**Extracted entries:**
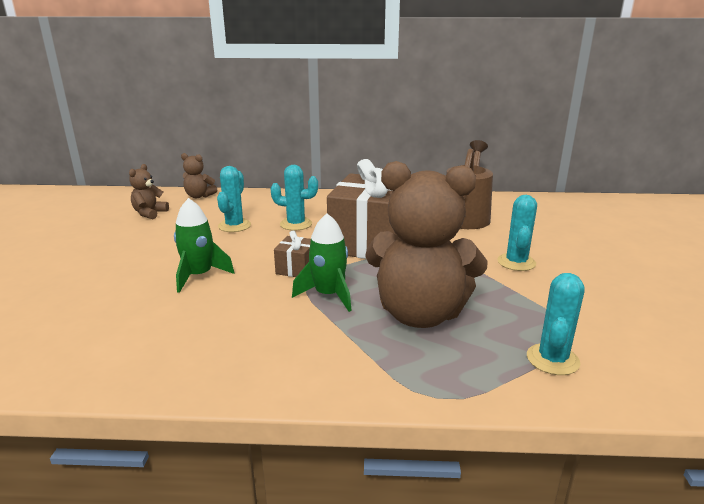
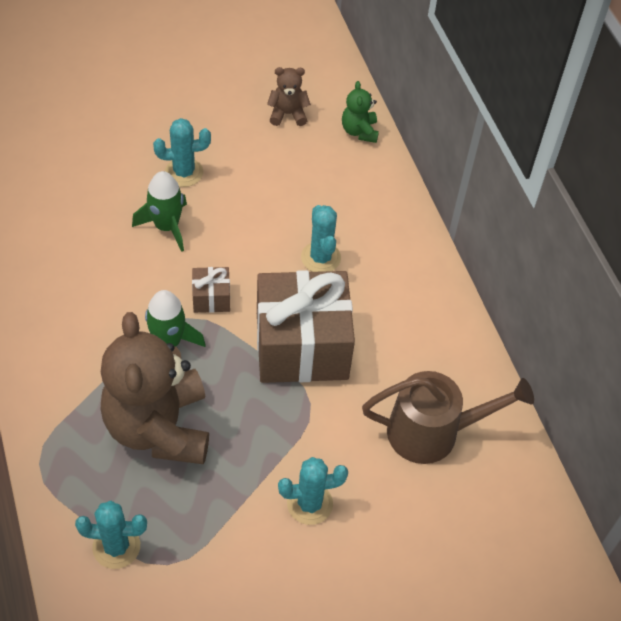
camera: 65 degrees right, 30 degrees up
(199, 196) = (359, 131): brown teddy bear -> green teddy bear
(234, 226) = (290, 203): turquoise cactus -> turquoise cactus (184, 172)

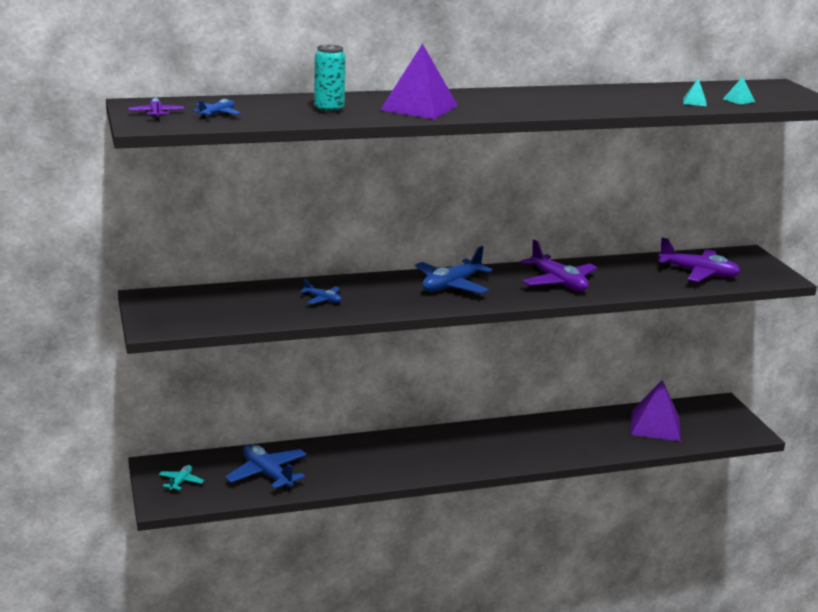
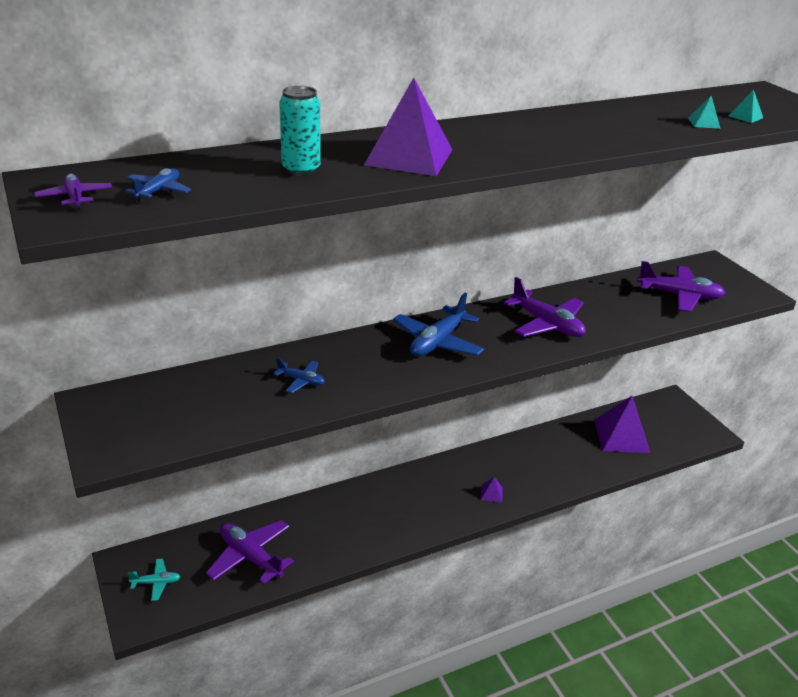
camera: 10 degrees left, 10 degrees up
(181, 482) = (156, 583): turquoise plane -> turquoise plane turned 75 degrees clockwise
(267, 474) = (250, 557): blue plane -> purple plane
(506, 454) = (491, 493): none -> purple pyramid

**What to work on:** The reply must contain every entry above, exactly as written, and none of the pictures.

**Written reply:**
camera: 65 degrees right, 30 degrees up
(199, 196) = (359, 131): brown teddy bear -> green teddy bear
(234, 226) = (290, 203): turquoise cactus -> turquoise cactus (184, 172)

camera: 10 degrees left, 10 degrees up
(181, 482) = (156, 583): turquoise plane -> turquoise plane turned 75 degrees clockwise
(267, 474) = (250, 557): blue plane -> purple plane
(506, 454) = (491, 493): none -> purple pyramid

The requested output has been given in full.